— start Material for this task —
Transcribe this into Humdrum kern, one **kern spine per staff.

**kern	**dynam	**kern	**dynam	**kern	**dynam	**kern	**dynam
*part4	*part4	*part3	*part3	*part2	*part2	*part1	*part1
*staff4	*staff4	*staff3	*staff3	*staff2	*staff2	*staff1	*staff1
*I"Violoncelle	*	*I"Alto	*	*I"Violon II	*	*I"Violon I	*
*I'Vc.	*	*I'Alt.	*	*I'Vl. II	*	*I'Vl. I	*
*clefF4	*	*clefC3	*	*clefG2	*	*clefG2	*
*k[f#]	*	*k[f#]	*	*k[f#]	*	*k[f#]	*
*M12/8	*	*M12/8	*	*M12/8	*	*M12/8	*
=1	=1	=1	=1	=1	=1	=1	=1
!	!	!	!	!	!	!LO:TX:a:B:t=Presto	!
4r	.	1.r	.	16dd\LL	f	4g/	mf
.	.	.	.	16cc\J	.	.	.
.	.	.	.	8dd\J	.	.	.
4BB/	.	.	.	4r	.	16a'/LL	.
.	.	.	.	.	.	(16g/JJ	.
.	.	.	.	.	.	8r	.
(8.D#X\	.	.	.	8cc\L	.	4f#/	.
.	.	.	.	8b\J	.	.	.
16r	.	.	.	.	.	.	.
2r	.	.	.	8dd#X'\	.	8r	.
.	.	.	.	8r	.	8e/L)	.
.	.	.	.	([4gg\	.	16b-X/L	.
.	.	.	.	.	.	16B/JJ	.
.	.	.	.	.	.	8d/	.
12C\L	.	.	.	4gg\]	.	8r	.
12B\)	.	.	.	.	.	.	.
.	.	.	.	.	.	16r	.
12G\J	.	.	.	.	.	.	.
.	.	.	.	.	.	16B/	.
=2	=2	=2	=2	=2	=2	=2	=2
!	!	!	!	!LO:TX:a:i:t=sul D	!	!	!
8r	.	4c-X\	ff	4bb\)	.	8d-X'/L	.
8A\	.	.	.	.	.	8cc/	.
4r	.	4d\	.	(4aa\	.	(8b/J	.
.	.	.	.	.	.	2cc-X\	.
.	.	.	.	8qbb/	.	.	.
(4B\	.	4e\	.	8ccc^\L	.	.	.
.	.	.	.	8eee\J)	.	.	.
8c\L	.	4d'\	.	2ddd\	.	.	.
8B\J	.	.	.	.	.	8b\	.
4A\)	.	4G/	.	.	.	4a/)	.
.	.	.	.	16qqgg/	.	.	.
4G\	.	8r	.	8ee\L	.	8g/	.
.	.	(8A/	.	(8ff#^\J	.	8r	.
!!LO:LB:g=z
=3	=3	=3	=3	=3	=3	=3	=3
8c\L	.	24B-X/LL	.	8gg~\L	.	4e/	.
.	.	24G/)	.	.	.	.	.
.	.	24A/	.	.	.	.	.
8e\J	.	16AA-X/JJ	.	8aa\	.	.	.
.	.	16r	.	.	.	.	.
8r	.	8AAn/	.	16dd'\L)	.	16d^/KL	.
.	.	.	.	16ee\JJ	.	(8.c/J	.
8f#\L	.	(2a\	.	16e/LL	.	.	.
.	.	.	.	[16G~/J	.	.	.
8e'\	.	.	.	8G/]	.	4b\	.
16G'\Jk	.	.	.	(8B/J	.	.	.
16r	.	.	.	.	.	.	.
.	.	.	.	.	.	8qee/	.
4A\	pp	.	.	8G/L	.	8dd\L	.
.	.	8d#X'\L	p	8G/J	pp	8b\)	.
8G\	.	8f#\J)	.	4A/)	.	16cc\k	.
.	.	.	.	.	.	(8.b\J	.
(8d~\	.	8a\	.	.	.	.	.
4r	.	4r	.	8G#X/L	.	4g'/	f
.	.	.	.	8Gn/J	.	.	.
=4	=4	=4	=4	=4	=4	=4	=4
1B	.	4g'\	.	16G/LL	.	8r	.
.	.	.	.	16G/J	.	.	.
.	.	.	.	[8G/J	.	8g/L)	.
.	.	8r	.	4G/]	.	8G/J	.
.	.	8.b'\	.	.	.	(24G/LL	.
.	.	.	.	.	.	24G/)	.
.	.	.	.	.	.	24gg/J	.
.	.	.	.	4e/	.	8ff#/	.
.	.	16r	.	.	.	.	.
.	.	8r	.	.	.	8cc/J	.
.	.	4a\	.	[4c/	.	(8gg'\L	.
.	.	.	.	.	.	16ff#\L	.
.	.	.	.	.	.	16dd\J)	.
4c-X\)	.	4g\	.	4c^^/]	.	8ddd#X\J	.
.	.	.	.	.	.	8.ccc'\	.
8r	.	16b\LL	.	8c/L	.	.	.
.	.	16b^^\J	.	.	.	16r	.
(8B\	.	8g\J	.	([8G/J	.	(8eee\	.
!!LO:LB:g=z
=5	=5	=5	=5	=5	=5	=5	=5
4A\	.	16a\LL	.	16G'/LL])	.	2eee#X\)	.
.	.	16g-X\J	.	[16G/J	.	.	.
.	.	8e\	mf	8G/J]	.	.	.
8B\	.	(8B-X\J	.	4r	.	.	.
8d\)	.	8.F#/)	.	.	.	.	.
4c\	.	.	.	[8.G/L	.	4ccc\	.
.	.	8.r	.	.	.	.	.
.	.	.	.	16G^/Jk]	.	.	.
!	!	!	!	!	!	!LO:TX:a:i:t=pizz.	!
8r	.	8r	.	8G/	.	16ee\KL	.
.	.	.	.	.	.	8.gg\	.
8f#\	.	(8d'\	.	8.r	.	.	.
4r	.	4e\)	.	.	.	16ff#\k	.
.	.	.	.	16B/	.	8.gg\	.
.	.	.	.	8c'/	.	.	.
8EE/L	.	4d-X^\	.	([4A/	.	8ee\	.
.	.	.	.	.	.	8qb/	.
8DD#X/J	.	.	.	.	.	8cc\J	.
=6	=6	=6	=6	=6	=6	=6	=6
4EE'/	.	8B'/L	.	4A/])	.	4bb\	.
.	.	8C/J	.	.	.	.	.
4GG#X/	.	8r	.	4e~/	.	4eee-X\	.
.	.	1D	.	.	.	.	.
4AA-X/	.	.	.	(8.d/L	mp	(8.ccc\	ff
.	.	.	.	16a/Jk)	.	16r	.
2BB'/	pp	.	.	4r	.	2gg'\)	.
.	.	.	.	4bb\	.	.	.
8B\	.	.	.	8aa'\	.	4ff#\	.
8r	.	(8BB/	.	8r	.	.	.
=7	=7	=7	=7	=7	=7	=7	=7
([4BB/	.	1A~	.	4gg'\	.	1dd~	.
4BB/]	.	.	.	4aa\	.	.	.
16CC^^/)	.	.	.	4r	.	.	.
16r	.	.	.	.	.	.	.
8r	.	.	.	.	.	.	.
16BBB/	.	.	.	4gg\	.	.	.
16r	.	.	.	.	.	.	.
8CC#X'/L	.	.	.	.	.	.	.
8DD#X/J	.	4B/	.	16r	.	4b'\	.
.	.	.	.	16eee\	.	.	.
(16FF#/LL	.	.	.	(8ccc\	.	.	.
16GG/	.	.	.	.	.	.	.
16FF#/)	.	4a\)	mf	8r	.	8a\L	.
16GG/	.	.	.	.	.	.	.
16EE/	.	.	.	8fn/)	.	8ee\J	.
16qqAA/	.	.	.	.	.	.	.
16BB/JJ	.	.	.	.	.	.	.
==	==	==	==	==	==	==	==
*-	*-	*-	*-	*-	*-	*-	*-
— end Material for this task —
→ **Problem requirements**:
How many lines in the listing above contain the string "kern"? Reply with the number only.

→ **Solution to the exercise**:
2